▶ _Task requirements_: Filter out all lines without the word "apple" from the data below, please, and copy the rest.

▶ _Records excerpted from a collection_:
********

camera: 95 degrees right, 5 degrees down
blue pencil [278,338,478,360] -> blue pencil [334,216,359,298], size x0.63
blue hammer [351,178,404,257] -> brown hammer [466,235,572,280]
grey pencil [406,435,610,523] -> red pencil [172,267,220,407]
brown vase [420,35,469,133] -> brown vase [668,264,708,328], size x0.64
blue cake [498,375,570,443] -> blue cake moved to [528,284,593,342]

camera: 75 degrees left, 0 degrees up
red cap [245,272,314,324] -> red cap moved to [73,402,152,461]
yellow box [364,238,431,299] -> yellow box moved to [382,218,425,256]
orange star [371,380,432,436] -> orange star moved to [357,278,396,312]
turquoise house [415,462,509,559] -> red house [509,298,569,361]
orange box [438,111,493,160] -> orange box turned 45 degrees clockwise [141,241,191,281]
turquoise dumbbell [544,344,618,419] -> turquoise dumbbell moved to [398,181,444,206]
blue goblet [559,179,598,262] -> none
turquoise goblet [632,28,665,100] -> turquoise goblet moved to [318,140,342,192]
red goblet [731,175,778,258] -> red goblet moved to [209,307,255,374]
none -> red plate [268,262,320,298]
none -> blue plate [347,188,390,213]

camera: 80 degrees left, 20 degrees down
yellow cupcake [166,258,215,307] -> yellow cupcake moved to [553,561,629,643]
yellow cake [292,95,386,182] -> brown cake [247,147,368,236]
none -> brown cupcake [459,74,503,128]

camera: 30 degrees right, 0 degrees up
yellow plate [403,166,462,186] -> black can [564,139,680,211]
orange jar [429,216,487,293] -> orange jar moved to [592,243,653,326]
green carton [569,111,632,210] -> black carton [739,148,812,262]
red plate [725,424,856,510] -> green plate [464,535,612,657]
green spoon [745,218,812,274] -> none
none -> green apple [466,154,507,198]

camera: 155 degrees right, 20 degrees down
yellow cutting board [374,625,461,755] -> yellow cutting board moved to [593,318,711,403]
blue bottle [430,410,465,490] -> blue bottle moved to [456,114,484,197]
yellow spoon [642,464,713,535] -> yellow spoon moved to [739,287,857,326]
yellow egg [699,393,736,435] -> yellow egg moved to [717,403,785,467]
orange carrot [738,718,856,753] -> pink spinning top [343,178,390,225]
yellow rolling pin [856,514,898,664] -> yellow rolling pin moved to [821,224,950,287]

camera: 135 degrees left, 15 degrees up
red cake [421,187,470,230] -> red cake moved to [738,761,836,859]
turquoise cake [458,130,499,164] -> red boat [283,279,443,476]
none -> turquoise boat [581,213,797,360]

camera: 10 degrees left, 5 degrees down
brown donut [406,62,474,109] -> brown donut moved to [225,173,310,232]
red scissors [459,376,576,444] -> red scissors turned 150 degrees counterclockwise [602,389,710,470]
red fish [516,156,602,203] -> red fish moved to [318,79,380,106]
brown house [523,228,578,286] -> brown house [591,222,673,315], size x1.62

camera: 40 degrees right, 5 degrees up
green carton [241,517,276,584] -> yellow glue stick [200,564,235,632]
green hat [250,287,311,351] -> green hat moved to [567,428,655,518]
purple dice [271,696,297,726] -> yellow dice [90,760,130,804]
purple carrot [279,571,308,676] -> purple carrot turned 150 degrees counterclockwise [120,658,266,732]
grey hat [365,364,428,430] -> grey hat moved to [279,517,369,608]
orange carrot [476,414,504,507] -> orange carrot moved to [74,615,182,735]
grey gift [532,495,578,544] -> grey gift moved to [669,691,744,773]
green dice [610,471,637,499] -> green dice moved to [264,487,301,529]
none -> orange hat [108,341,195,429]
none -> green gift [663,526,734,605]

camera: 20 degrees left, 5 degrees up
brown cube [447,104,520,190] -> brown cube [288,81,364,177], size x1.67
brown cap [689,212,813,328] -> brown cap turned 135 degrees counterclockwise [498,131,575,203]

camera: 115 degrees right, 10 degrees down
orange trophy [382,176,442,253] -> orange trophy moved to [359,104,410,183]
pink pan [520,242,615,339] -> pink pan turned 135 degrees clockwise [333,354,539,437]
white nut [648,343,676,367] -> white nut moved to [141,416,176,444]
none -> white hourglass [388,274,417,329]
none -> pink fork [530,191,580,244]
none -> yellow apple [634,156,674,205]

********

▶ _Solution for this problem_:
none -> green apple [466,154,507,198]
none -> yellow apple [634,156,674,205]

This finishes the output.